# TASK STATEMENT:
Although the entries contain pictures, the copy should hold only their exact text.

== == ==

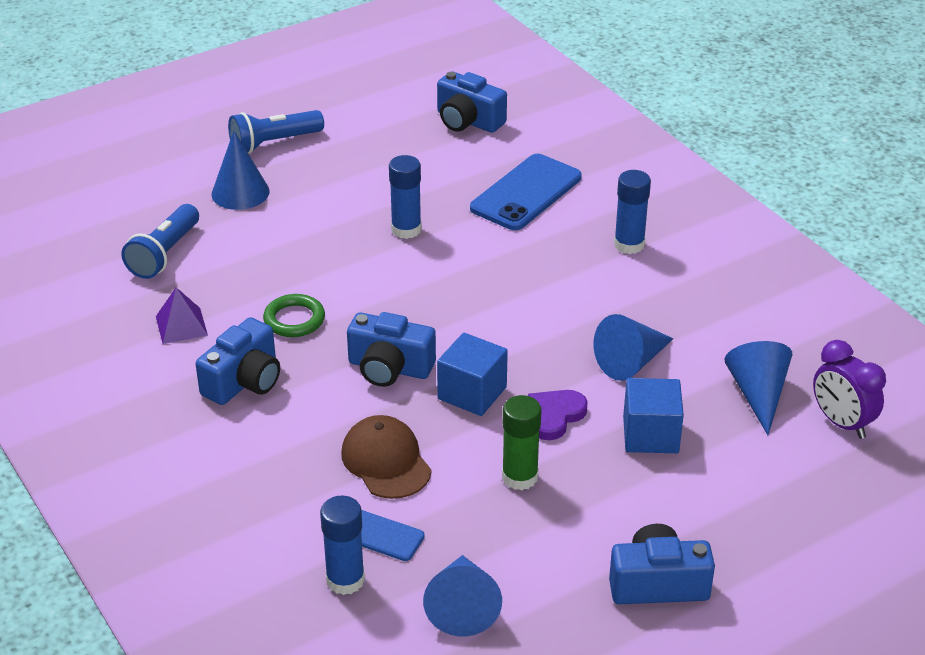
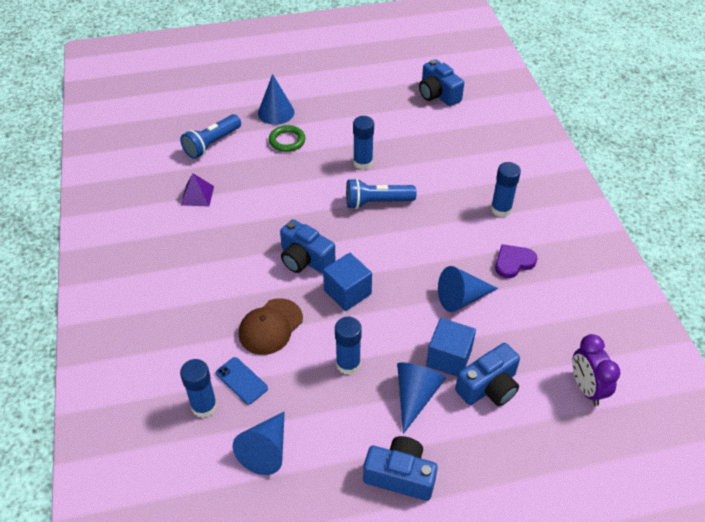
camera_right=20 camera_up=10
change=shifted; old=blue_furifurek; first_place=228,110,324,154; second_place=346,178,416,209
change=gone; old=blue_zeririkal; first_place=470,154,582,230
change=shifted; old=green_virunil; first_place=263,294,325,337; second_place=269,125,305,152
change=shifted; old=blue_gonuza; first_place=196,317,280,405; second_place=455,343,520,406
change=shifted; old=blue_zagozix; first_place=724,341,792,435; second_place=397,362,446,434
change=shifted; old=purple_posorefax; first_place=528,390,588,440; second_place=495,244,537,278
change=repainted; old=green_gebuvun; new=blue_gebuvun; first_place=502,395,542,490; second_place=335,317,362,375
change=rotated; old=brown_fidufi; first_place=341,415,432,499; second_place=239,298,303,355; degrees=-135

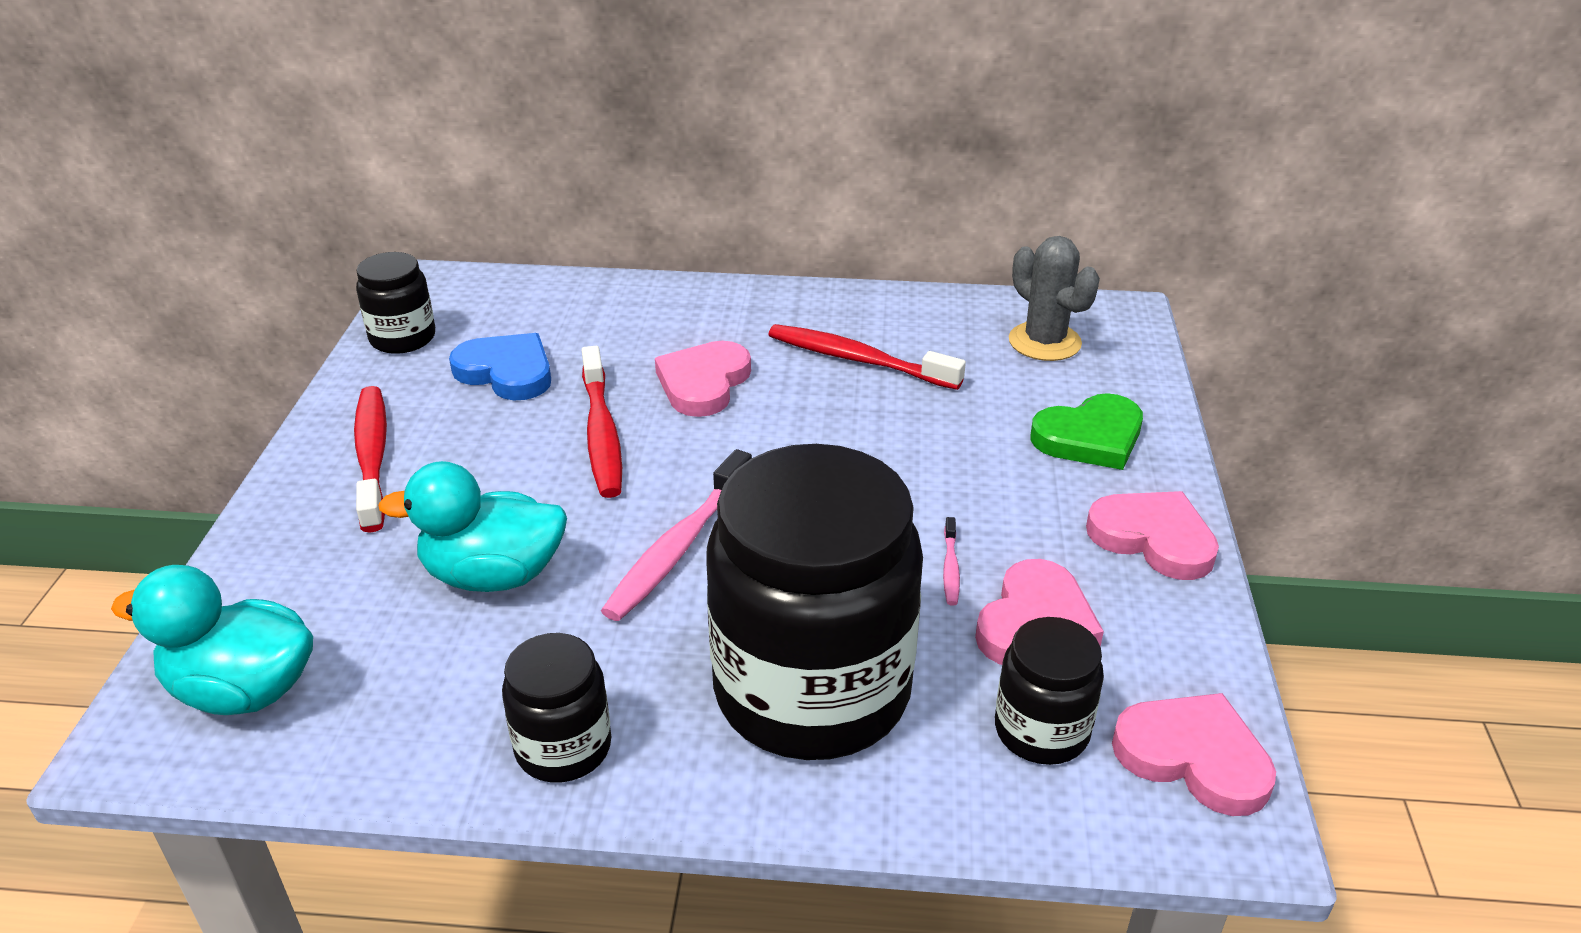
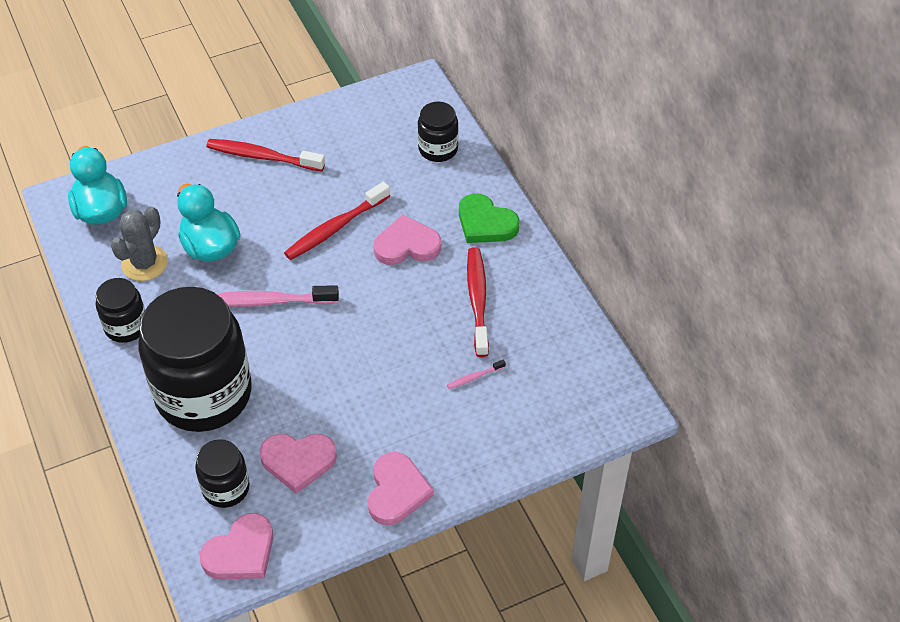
camera_right=60 camera_up=15
change=shifted; old=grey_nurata; first_place=1009,236,1100,361; second_place=111,206,168,281
change=shifted; old=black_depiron; first_place=356,252,435,354; second_place=418,102,458,162
change=gone; old=blue_posorefax; first_place=449,333,551,400
change=rotated; old=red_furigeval; first_place=354,386,387,533; second_place=206,139,325,172; degrees=-120
change=shifted; old=green_posorefax; first_place=1030,393,1143,470; second_place=459,193,520,243
change=shifted; old=pink_furigeval; first_place=943,517,960,606; second_place=447,359,506,389
change=rotated; old=pink_posorefax; first_place=1112,693,1276,816; second_place=200,513,273,579; degrees=45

== == ==

# ANSWER FOR THE TASK:
camera_right=20 camera_up=10
change=shifted; old=blue_furifurek; first_place=228,110,324,154; second_place=346,178,416,209
change=gone; old=blue_zeririkal; first_place=470,154,582,230
change=shifted; old=green_virunil; first_place=263,294,325,337; second_place=269,125,305,152
change=shifted; old=blue_gonuza; first_place=196,317,280,405; second_place=455,343,520,406
change=shifted; old=blue_zagozix; first_place=724,341,792,435; second_place=397,362,446,434
change=shifted; old=purple_posorefax; first_place=528,390,588,440; second_place=495,244,537,278
change=repainted; old=green_gebuvun; new=blue_gebuvun; first_place=502,395,542,490; second_place=335,317,362,375
change=rotated; old=brown_fidufi; first_place=341,415,432,499; second_place=239,298,303,355; degrees=-135

camera_right=60 camera_up=15
change=shifted; old=grey_nurata; first_place=1009,236,1100,361; second_place=111,206,168,281
change=shifted; old=black_depiron; first_place=356,252,435,354; second_place=418,102,458,162
change=gone; old=blue_posorefax; first_place=449,333,551,400
change=rotated; old=red_furigeval; first_place=354,386,387,533; second_place=206,139,325,172; degrees=-120
change=shifted; old=green_posorefax; first_place=1030,393,1143,470; second_place=459,193,520,243
change=shifted; old=pink_furigeval; first_place=943,517,960,606; second_place=447,359,506,389
change=rotated; old=pink_posorefax; first_place=1112,693,1276,816; second_place=200,513,273,579; degrees=45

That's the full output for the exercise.